RECORDS FOR THE EXERCISE section start
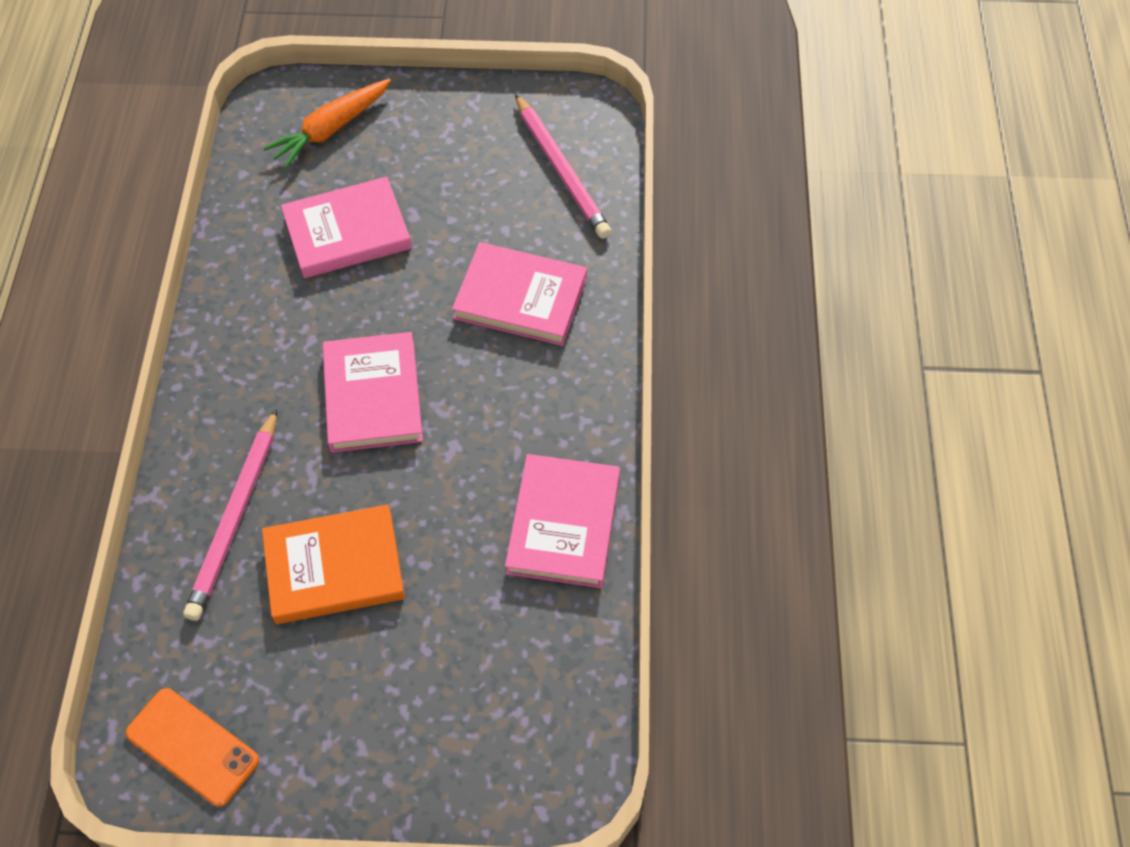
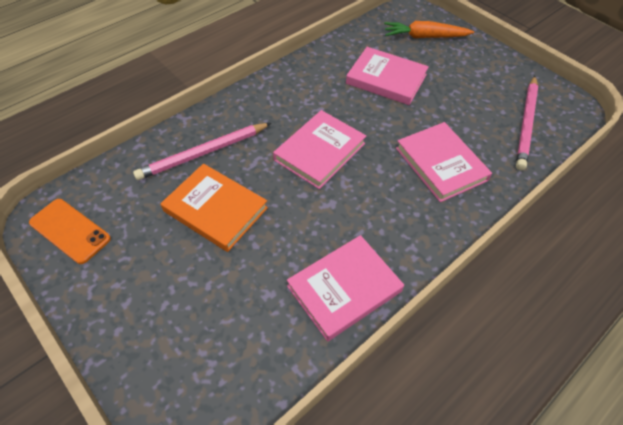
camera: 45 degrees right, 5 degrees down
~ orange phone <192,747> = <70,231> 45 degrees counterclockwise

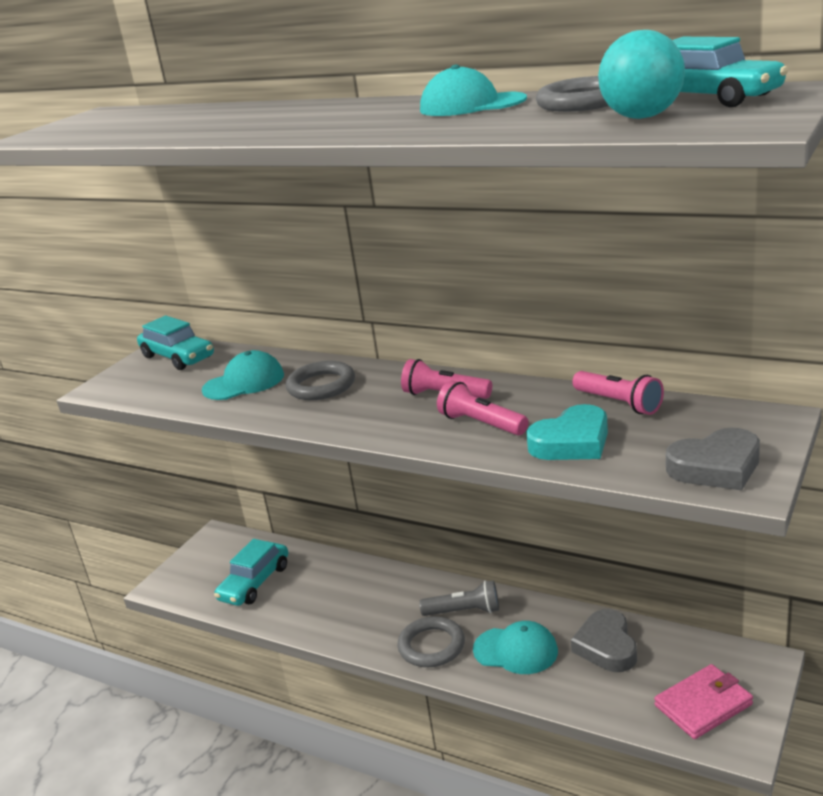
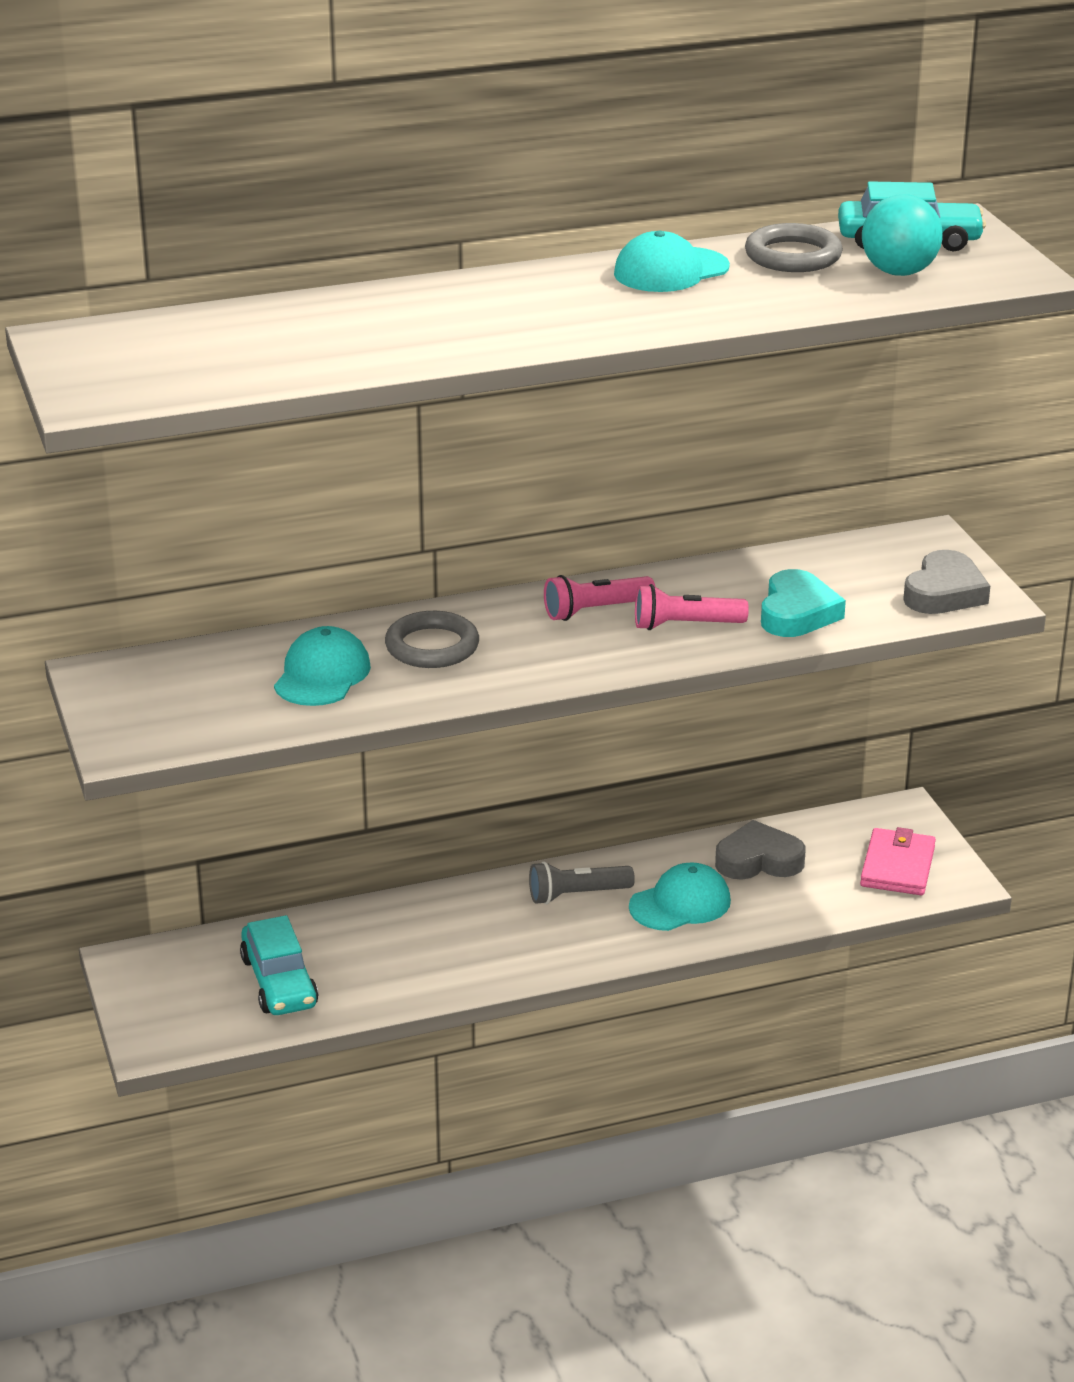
camera: 50 degrees left, 5 degrees up
- turquoise car <175,343>
- grey ring <431,641>
~ grey flashlight <459,598> = <582,882> 150 degrees counterclockwise
~ grey heart <604,640> = <760,850> 135 degrees clockwise
- pink flashlight <618,393>

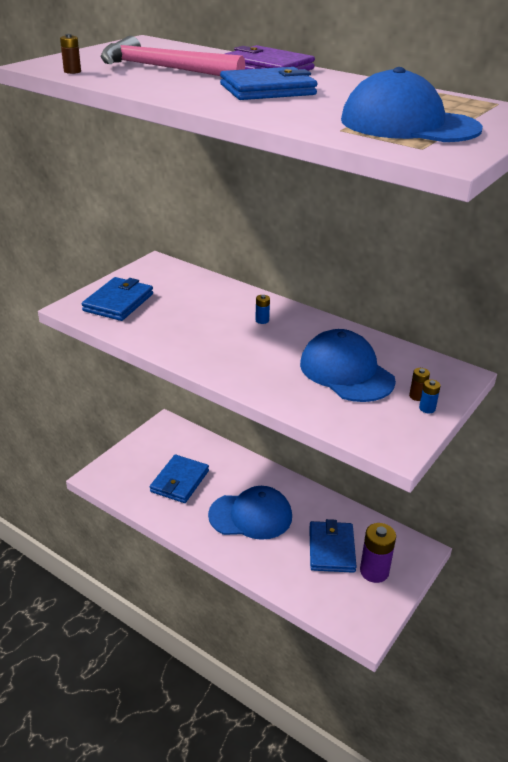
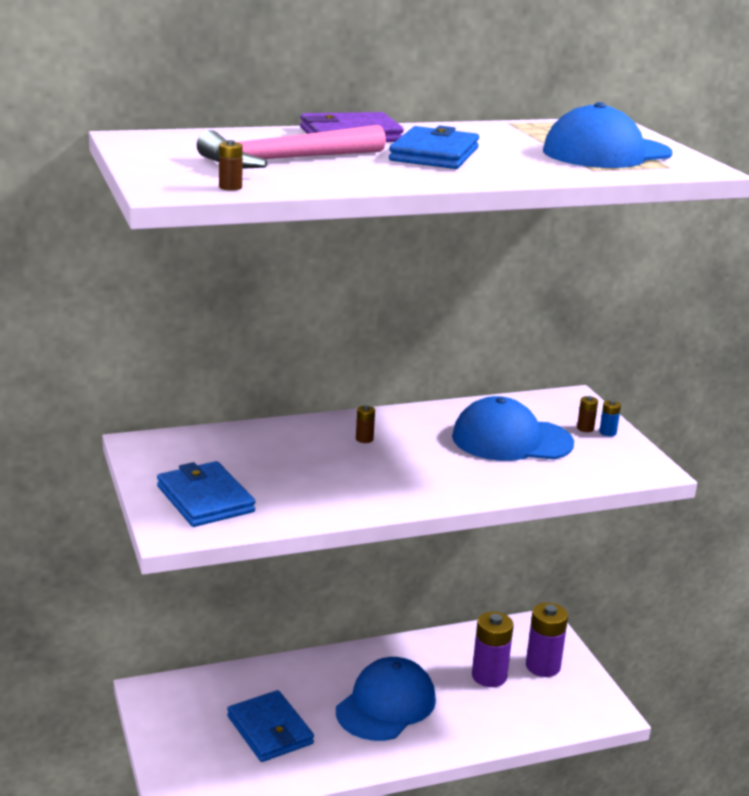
camera: 55 degrees left, 10 degrees down
~ blue battery <262,309> to brown battery <365,424>
~ blue wallet <333,546> to purple battery <493,649>

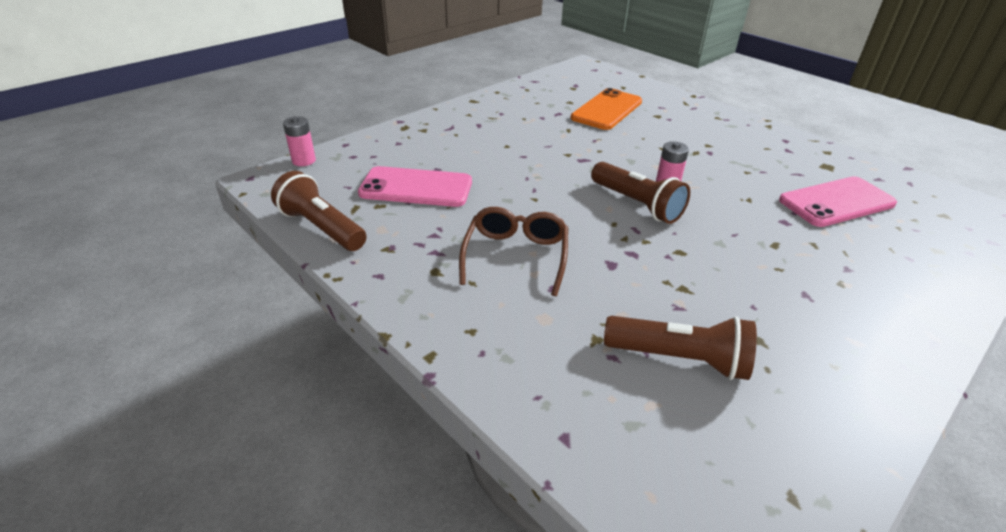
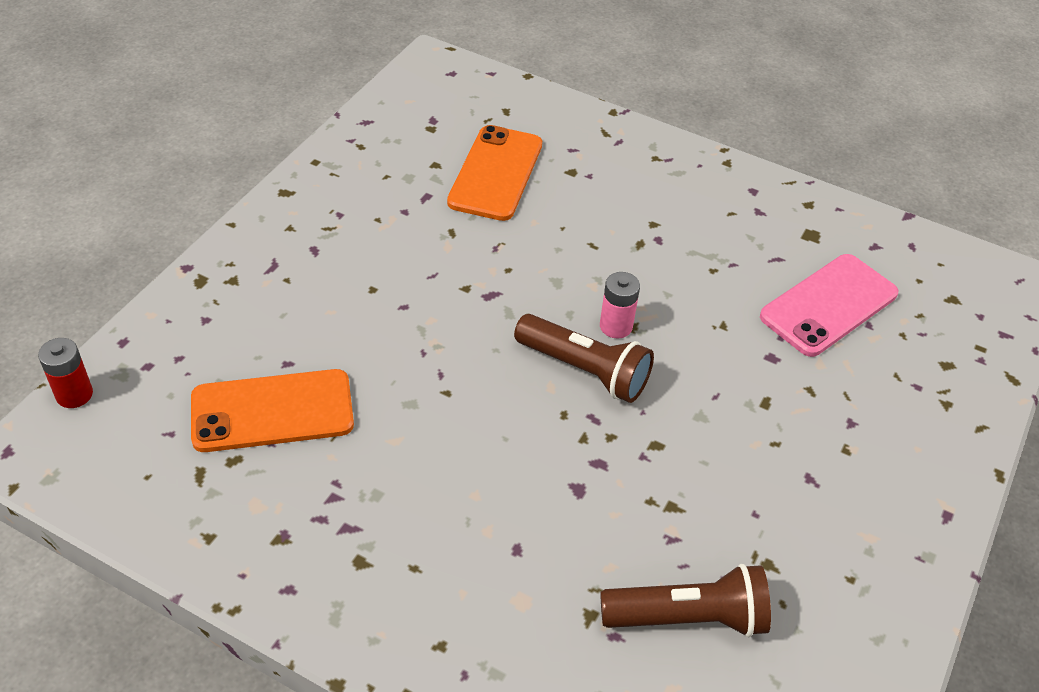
camera: 20 degrees left, 10 degrees up
- brown flashlight <318,211>
~ pink battery <299,141> to red battery <65,373>
~ pink phone <415,186> to orange phone <272,410>
- brown glasses <513,251>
RECORDS FOR THE EXERCISE section end
■ **EXERCISE DIRECTIONS**: Repeat the data exactly. Pictures should not appear.

■ **RESULT OF THE EXERCISE**:
camera: 45 degrees right, 5 degrees down
~ orange phone <192,747> = <70,231> 45 degrees counterclockwise

camera: 50 degrees left, 5 degrees up
- turquoise car <175,343>
- grey ring <431,641>
~ grey flashlight <459,598> = <582,882> 150 degrees counterclockwise
~ grey heart <604,640> = <760,850> 135 degrees clockwise
- pink flashlight <618,393>

camera: 55 degrees left, 10 degrees down
~ blue battery <262,309> to brown battery <365,424>
~ blue wallet <333,546> to purple battery <493,649>

camera: 20 degrees left, 10 degrees up
- brown flashlight <318,211>
~ pink battery <299,141> to red battery <65,373>
~ pink phone <415,186> to orange phone <272,410>
- brown glasses <513,251>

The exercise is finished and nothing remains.